* _Task_
Pick out each line of the listing below that contains the word "source" and copy it.
[Input start]
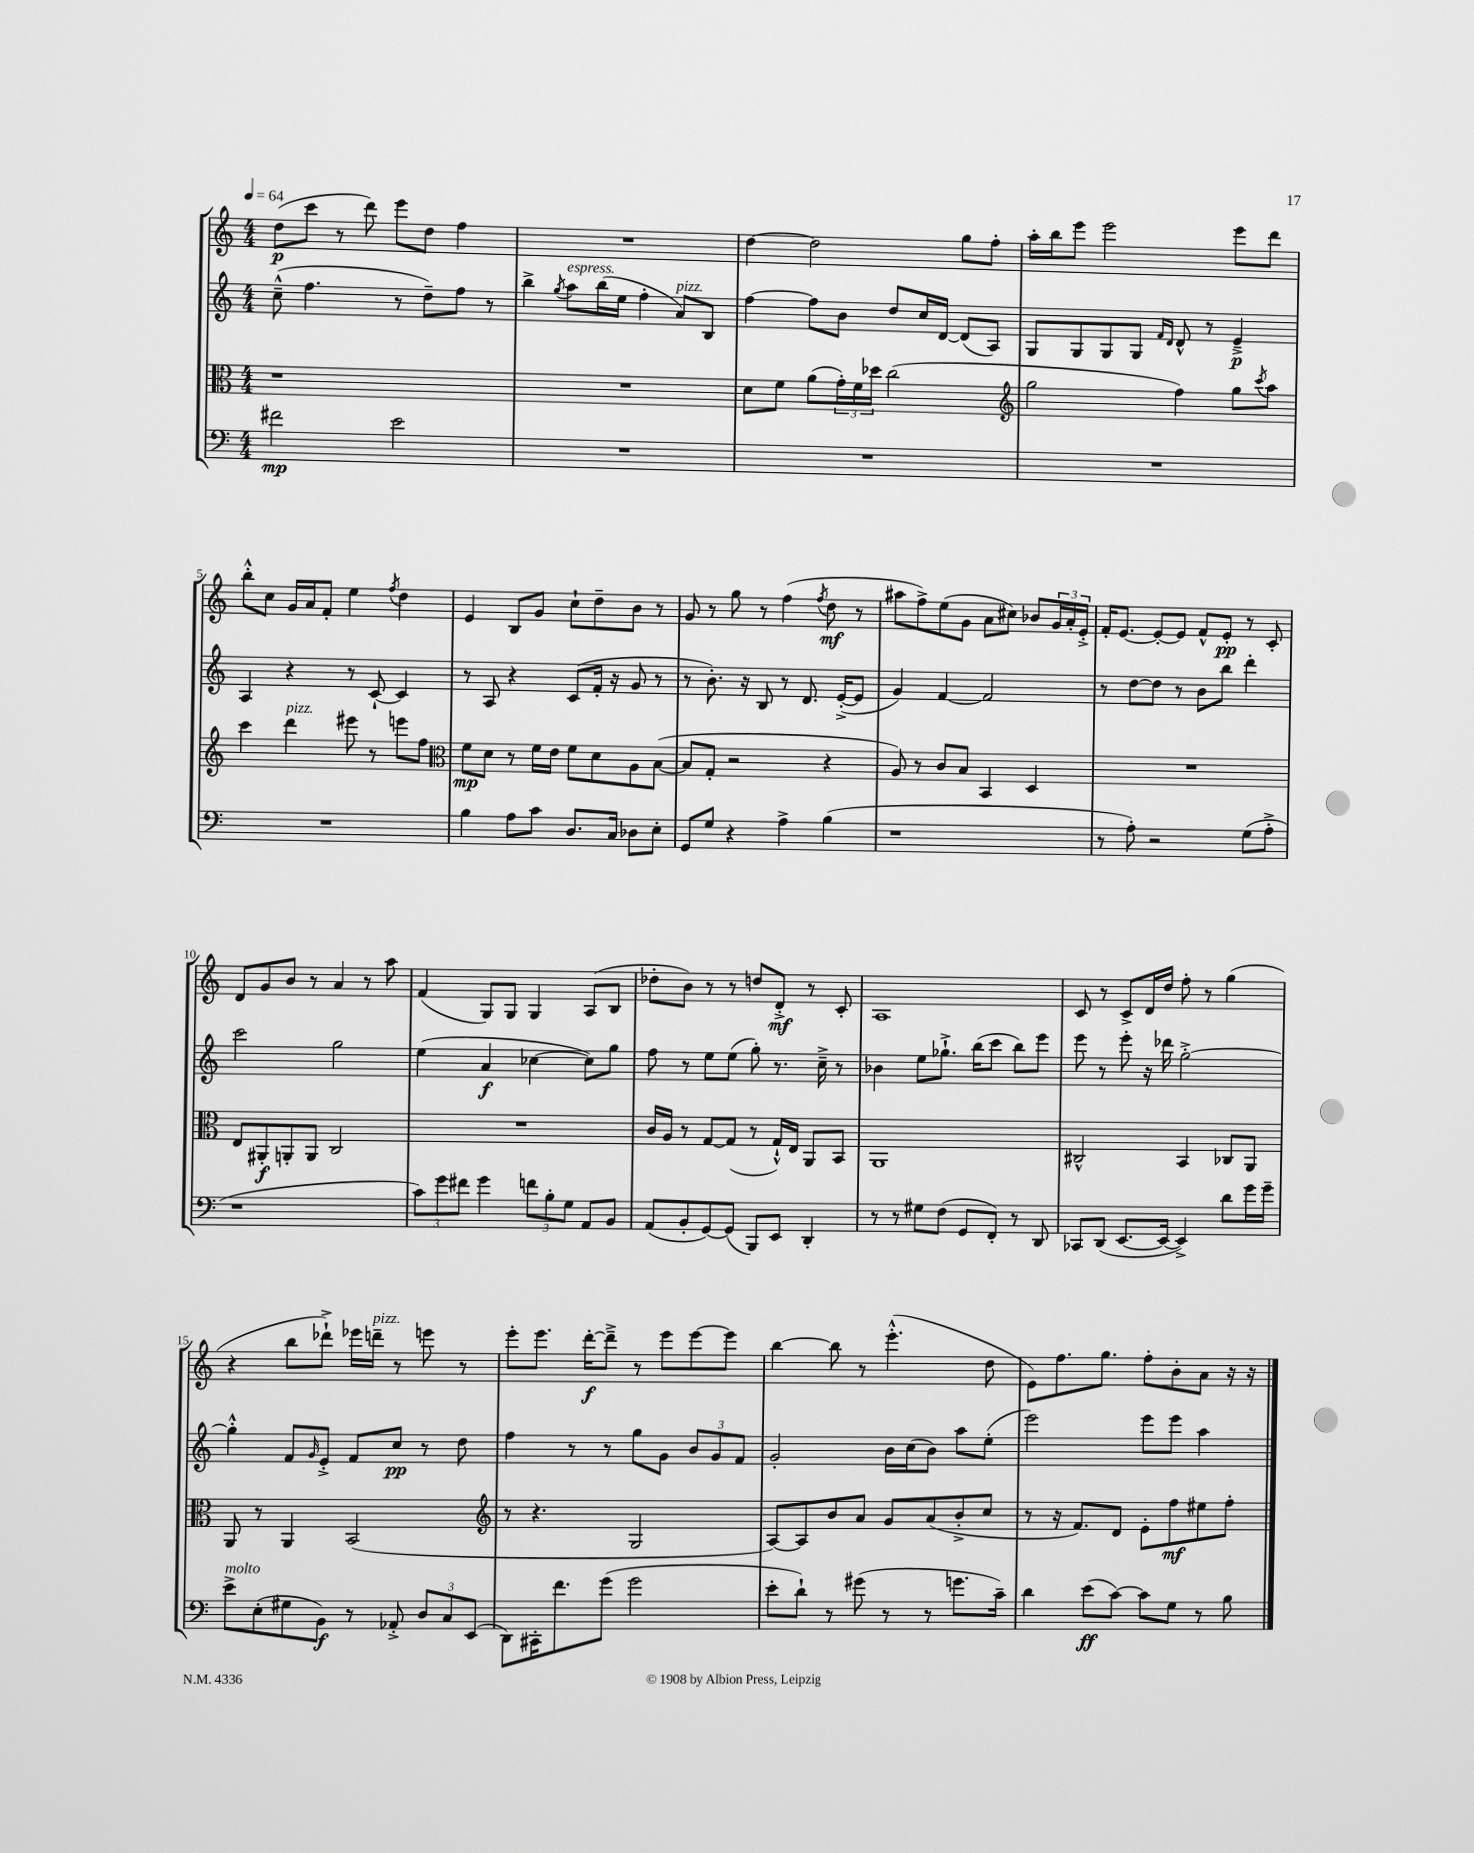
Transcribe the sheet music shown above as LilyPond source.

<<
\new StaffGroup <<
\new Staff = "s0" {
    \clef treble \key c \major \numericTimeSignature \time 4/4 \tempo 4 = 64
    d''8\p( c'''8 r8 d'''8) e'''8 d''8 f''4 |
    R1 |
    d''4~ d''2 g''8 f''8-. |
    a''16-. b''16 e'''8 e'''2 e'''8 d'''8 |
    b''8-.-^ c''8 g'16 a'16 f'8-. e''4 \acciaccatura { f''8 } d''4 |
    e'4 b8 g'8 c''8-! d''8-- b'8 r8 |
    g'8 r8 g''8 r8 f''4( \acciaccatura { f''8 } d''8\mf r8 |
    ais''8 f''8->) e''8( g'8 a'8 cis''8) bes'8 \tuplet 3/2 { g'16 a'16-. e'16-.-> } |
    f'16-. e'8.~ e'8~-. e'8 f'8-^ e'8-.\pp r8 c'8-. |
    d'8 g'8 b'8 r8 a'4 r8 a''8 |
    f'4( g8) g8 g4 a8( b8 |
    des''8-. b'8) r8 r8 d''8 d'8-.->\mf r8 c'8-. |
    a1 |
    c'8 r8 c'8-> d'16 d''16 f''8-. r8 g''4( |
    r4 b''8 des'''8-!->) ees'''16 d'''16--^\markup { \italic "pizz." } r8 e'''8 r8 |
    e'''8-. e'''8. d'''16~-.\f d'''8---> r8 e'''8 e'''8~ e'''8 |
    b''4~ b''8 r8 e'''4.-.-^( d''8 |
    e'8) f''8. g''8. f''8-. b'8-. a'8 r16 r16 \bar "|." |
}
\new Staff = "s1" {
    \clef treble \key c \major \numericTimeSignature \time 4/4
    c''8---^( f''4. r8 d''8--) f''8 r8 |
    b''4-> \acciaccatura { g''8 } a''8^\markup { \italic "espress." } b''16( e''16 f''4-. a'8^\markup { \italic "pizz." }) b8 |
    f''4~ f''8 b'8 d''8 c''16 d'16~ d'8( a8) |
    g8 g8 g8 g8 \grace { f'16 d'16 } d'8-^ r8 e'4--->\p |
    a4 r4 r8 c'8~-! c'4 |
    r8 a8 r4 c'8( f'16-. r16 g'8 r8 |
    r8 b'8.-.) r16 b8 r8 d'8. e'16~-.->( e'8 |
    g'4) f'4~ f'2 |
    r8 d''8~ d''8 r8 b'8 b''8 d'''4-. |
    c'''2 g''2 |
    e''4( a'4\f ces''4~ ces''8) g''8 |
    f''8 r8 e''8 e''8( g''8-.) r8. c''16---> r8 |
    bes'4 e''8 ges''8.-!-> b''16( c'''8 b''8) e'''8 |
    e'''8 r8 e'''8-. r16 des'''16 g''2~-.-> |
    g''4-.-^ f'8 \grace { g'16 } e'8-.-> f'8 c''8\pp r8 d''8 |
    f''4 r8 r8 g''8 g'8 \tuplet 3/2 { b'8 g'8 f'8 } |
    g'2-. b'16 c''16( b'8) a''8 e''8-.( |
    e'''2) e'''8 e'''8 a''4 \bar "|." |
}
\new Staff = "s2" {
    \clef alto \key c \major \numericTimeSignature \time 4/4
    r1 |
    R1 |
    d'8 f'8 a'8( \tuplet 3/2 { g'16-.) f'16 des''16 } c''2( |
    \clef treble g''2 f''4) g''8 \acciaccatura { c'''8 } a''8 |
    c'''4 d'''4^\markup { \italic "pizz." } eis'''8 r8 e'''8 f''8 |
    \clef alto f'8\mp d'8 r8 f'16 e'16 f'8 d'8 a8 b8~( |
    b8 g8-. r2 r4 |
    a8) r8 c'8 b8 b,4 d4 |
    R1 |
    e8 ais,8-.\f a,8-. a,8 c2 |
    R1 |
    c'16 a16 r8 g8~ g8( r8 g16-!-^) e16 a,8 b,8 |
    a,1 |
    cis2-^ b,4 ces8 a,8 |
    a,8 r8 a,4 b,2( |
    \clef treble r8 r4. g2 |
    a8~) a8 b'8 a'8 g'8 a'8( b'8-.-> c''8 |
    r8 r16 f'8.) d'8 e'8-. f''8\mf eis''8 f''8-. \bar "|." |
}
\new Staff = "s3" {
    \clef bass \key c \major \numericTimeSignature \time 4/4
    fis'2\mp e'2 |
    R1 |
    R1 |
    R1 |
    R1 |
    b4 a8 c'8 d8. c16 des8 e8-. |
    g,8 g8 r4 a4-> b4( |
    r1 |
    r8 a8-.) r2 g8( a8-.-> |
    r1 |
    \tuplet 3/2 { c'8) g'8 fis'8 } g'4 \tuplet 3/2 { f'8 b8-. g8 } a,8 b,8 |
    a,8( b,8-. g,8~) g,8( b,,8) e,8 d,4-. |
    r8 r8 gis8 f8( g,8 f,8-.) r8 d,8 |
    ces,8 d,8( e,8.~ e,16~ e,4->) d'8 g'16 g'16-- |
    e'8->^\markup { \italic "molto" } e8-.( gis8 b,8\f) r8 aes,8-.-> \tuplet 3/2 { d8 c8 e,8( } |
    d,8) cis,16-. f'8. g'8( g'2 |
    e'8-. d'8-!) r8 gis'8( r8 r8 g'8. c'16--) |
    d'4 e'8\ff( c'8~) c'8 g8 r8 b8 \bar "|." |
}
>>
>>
[Input end]
[Input start]
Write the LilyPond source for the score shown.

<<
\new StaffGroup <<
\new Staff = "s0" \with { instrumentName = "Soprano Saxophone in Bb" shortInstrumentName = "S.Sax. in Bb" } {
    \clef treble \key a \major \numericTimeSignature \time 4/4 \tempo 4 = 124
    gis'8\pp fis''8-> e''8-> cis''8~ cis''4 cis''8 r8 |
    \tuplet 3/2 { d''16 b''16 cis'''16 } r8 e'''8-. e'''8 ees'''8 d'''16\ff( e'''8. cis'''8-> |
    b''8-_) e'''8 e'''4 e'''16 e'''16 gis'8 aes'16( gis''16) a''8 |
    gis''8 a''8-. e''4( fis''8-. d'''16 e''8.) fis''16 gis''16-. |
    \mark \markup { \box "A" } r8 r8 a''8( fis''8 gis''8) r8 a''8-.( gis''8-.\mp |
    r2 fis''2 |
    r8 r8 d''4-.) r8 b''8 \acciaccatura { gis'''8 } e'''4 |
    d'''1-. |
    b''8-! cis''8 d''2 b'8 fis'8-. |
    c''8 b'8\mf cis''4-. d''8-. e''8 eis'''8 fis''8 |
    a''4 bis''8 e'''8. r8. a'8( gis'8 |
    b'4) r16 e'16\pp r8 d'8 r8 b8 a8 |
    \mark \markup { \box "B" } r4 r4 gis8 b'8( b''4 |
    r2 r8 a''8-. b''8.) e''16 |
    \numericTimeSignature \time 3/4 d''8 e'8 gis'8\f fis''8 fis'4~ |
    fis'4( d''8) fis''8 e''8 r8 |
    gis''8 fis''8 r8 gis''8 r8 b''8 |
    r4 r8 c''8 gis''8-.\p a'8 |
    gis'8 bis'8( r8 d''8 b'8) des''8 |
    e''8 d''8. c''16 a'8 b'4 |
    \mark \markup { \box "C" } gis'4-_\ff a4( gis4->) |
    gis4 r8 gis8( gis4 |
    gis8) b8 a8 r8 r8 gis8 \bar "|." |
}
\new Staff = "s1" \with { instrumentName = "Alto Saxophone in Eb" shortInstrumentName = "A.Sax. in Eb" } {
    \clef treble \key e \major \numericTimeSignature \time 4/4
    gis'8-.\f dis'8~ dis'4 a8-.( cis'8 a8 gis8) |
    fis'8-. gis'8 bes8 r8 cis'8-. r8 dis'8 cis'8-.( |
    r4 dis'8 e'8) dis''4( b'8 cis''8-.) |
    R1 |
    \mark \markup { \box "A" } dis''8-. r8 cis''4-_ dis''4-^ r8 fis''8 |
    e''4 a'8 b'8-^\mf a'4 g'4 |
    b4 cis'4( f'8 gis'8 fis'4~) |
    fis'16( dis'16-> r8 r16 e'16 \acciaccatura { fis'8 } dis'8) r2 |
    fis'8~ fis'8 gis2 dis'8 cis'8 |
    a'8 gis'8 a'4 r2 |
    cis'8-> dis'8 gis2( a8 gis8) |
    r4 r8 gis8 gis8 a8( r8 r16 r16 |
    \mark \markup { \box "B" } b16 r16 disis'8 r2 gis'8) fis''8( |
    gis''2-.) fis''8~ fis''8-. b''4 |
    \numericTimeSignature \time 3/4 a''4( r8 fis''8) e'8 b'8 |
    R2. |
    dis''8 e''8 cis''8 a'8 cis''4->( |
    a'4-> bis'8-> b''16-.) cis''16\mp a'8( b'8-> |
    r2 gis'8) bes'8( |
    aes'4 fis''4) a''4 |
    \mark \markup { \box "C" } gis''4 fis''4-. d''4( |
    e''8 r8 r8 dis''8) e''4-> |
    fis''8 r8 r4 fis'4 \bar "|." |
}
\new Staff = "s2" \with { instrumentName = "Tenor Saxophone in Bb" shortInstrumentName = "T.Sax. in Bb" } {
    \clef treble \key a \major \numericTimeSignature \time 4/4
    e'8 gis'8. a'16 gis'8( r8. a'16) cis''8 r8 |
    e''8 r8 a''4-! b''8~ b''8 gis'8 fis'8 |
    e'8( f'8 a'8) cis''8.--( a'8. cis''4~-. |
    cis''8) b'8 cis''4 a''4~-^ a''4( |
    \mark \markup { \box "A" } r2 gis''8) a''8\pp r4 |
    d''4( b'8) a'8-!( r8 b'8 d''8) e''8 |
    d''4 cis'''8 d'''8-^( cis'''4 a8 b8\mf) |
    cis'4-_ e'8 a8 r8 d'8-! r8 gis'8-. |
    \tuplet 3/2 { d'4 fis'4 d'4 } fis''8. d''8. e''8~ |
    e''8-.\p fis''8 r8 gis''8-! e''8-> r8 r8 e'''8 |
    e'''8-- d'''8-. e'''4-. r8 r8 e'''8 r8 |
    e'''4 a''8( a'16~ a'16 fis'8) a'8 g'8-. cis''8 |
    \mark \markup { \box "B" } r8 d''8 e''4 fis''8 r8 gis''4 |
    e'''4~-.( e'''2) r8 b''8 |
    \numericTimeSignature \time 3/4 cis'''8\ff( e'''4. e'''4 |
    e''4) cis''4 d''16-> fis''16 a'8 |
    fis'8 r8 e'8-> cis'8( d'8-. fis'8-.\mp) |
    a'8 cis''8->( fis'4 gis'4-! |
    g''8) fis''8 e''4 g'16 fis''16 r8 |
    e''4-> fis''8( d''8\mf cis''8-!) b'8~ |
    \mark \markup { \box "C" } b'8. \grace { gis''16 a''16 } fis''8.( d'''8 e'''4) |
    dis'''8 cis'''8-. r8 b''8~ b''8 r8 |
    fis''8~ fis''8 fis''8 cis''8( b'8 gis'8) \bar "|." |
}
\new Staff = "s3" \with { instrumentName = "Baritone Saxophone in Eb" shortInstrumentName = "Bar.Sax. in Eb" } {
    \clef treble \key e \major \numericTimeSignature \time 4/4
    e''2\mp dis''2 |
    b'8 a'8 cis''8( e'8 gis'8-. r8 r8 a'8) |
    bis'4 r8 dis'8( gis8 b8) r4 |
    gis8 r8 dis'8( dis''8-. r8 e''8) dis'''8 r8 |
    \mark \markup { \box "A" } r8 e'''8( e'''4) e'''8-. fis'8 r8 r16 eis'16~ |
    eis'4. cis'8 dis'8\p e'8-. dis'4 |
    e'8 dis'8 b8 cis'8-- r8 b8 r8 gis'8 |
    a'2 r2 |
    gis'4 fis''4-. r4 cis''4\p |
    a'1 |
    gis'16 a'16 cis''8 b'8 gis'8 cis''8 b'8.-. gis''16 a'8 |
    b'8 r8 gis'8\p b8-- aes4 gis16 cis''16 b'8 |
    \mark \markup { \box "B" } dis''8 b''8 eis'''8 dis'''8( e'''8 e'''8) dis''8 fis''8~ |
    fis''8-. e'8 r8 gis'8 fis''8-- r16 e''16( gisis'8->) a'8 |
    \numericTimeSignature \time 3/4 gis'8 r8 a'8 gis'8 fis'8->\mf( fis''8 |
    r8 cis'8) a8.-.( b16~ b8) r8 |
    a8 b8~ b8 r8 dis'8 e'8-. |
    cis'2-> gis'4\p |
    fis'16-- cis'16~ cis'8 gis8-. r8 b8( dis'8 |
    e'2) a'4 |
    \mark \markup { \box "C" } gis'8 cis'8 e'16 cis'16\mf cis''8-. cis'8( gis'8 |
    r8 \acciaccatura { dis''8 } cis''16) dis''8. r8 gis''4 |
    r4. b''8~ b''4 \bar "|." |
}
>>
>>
[Input end]
* _Task result_
Transcribe the sheet music shown above as LilyPond source.
Write the LilyPond source for the score shown.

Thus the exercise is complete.